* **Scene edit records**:

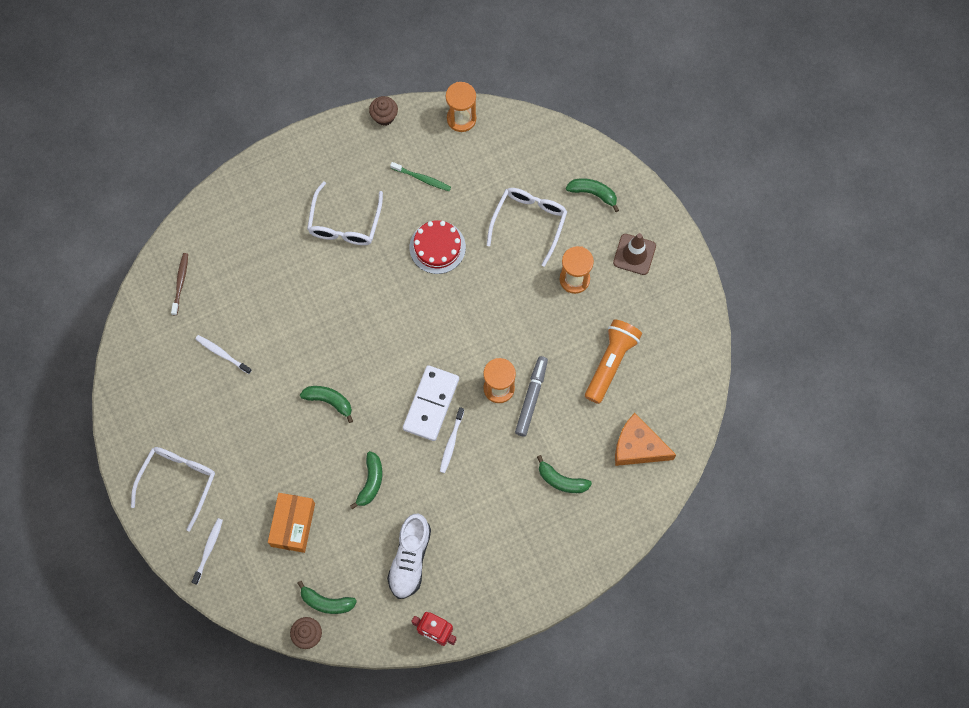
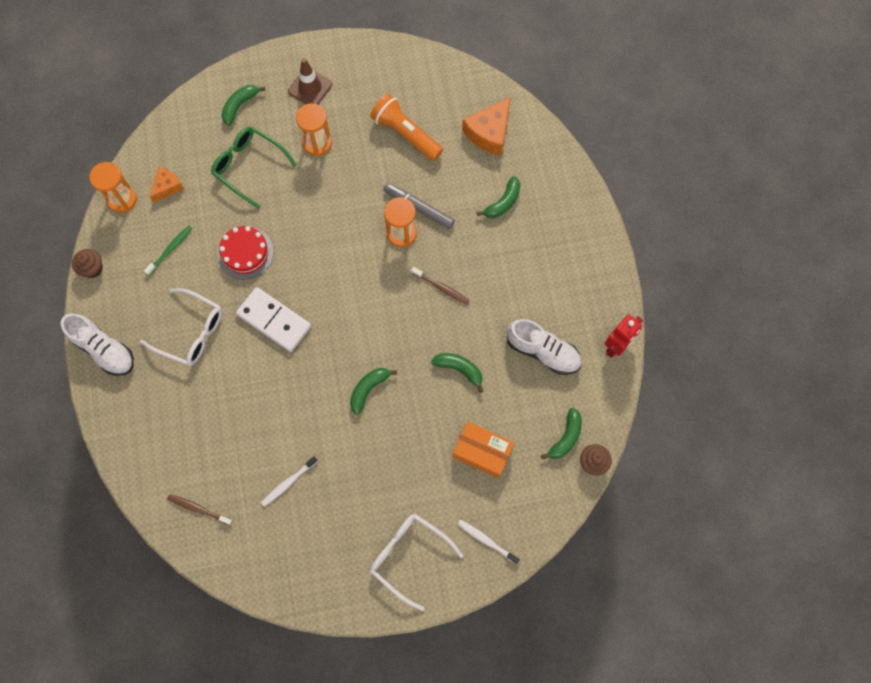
camera: 75 degrees left, 0 degrees up
(308, 153) = (104, 349): none -> white shoe
(431, 404) = (399, 297): white domino -> white domino (274, 320)
(451, 442) = (441, 287): white toothbrush -> brown toothbrush
(486, 155) = (167, 187): none -> orange cheese
(529, 222) = (248, 166): white glasses -> green glasses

* **Directions**:
Keep the pictures out of the copy and return the rest of the data above exactly.

* **Answer area**:
camera: 75 degrees left, 0 degrees up
(308, 153) = (104, 349): none -> white shoe
(431, 404) = (399, 297): white domino -> white domino (274, 320)
(451, 442) = (441, 287): white toothbrush -> brown toothbrush
(486, 155) = (167, 187): none -> orange cheese
(529, 222) = (248, 166): white glasses -> green glasses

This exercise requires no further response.